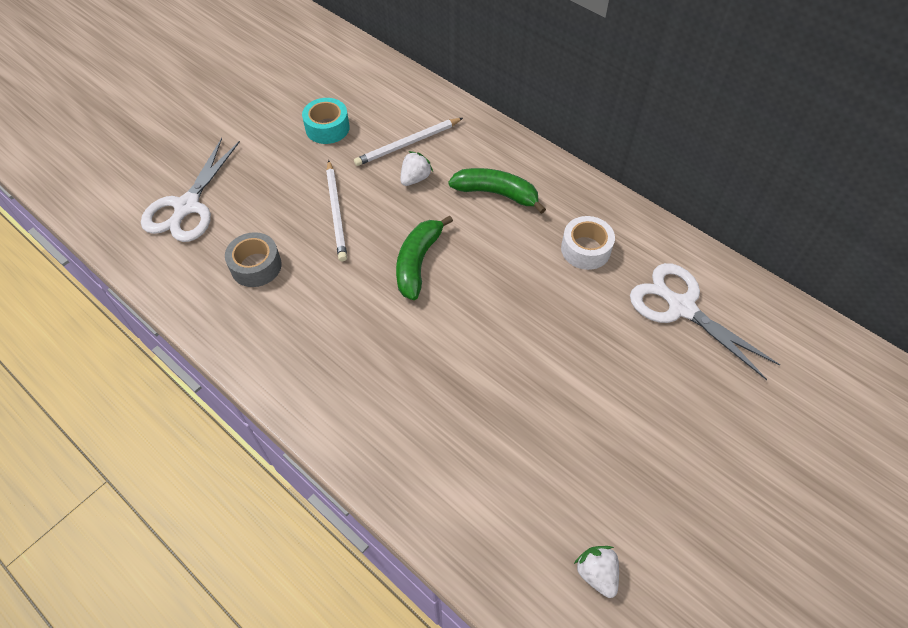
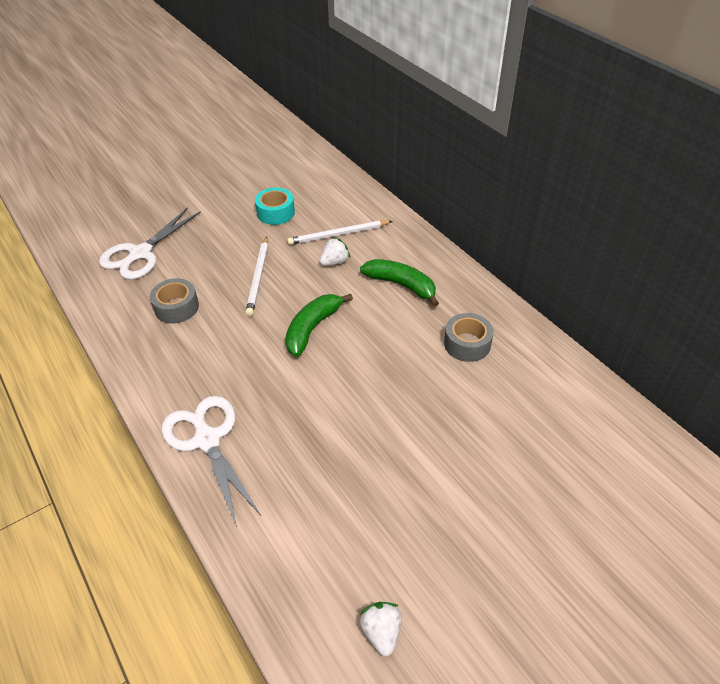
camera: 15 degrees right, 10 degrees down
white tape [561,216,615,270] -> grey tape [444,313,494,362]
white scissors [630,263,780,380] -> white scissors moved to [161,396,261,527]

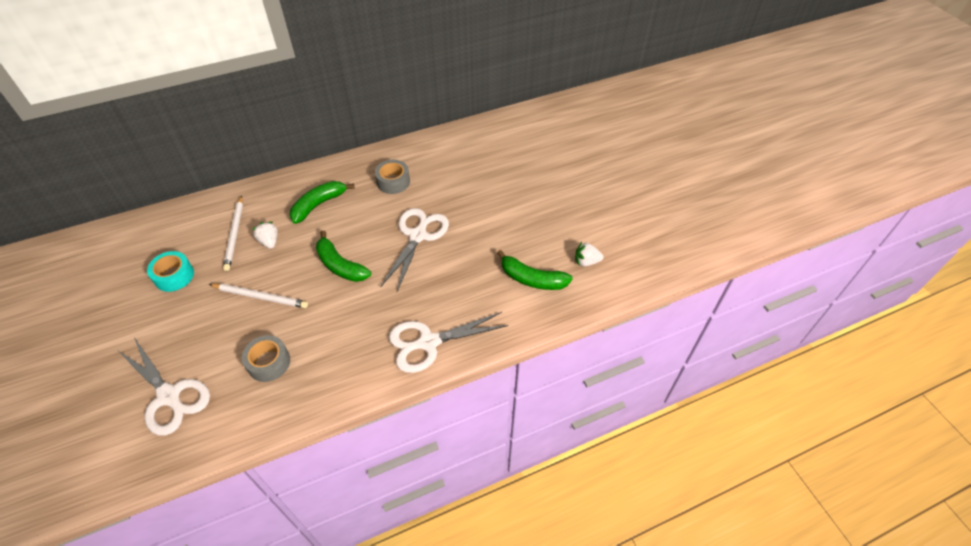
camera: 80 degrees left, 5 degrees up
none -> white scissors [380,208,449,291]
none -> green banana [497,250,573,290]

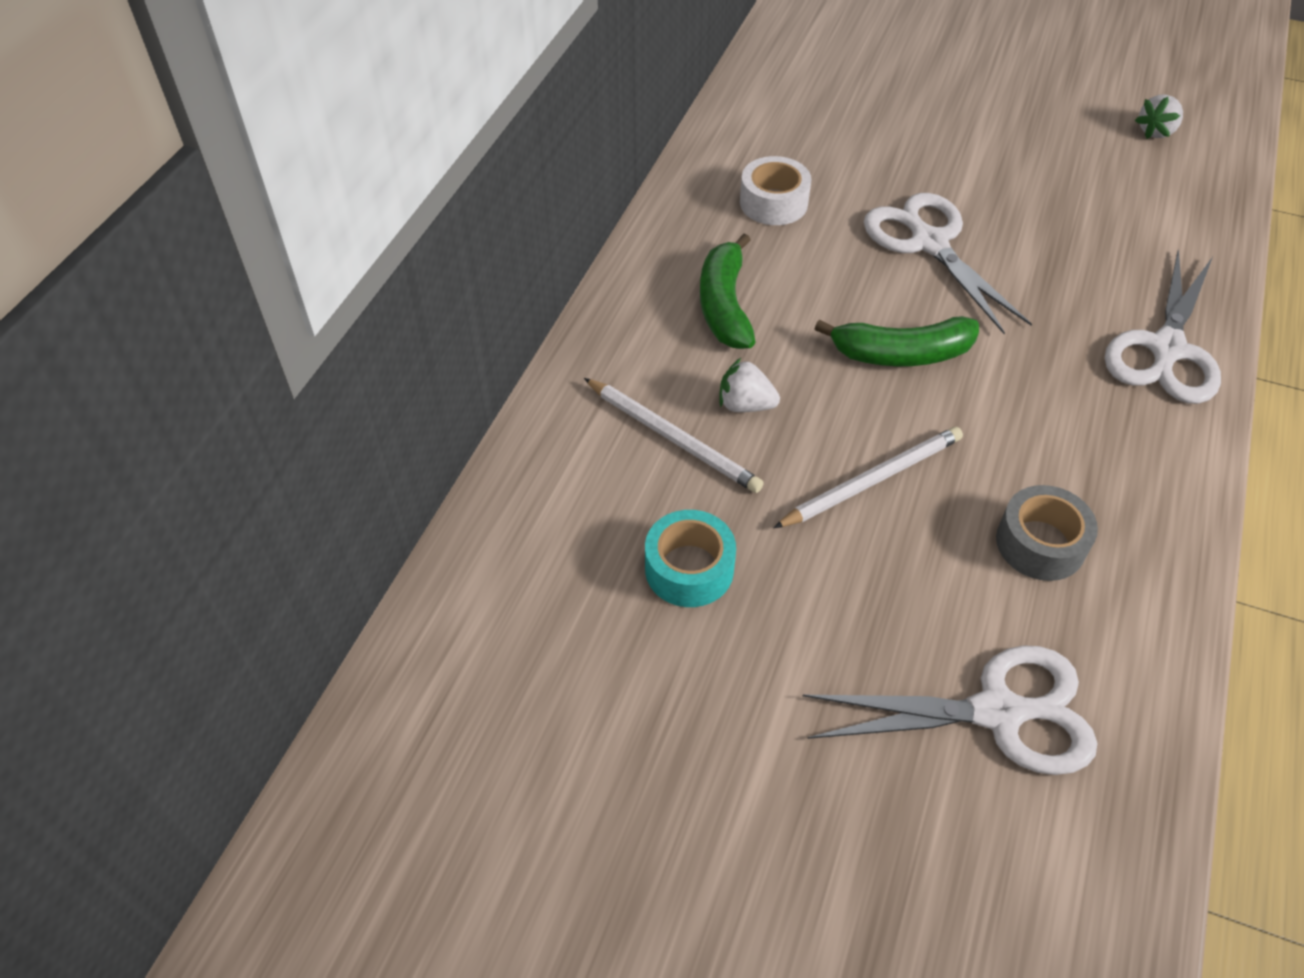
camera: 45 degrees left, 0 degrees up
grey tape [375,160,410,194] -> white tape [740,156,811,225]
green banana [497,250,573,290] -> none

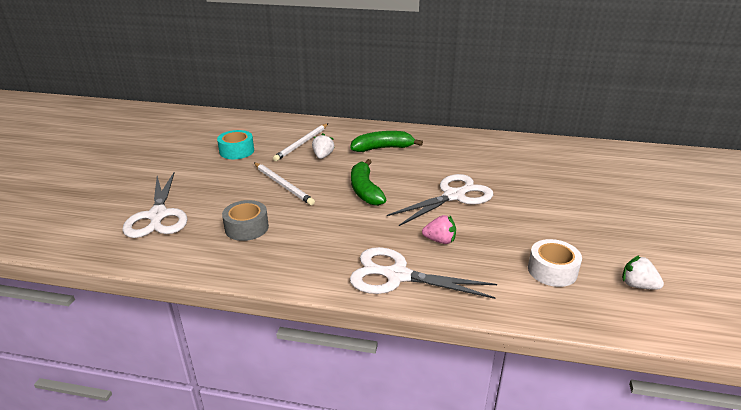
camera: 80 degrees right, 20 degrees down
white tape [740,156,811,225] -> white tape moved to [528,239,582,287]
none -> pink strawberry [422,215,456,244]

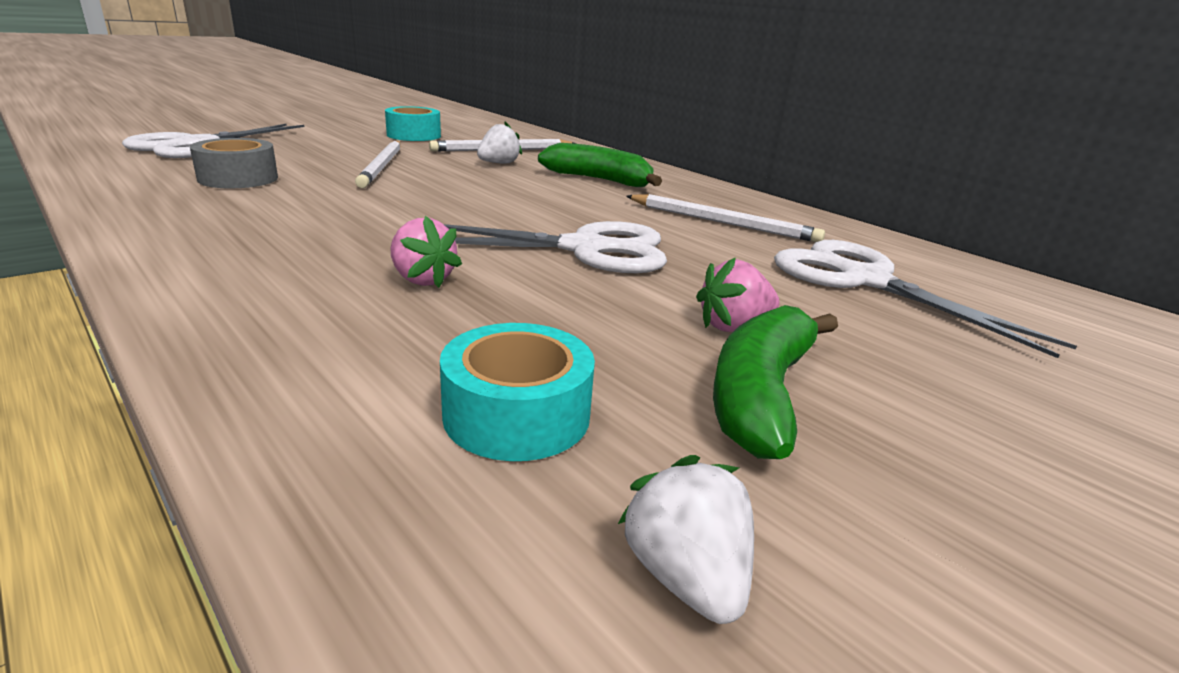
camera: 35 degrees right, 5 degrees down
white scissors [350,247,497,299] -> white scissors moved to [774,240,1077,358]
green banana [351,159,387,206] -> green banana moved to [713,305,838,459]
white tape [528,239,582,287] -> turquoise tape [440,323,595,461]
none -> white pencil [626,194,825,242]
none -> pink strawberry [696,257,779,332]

---------------

Write out all of the records above. Keep them exact and leave out the pictures.

camera: 15 degrees right, 10 degrees down
white tape [561,216,615,270] -> grey tape [444,313,494,362]
white scissors [630,263,780,380] -> white scissors moved to [161,396,261,527]

camera: 80 degrees left, 5 degrees up
none -> white scissors [380,208,449,291]
none -> green banana [497,250,573,290]

camera: 45 degrees left, 0 degrees up
grey tape [375,160,410,194] -> white tape [740,156,811,225]
green banana [497,250,573,290] -> none

camera: 80 degrees right, 20 degrees down
white tape [740,156,811,225] -> white tape moved to [528,239,582,287]
none -> pink strawberry [422,215,456,244]

camera: 35 degrees right, 5 degrees down
white scissors [350,247,497,299] -> white scissors moved to [774,240,1077,358]
green banana [351,159,387,206] -> green banana moved to [713,305,838,459]
white tape [528,239,582,287] -> turquoise tape [440,323,595,461]
none -> white pencil [626,194,825,242]
none -> pink strawberry [696,257,779,332]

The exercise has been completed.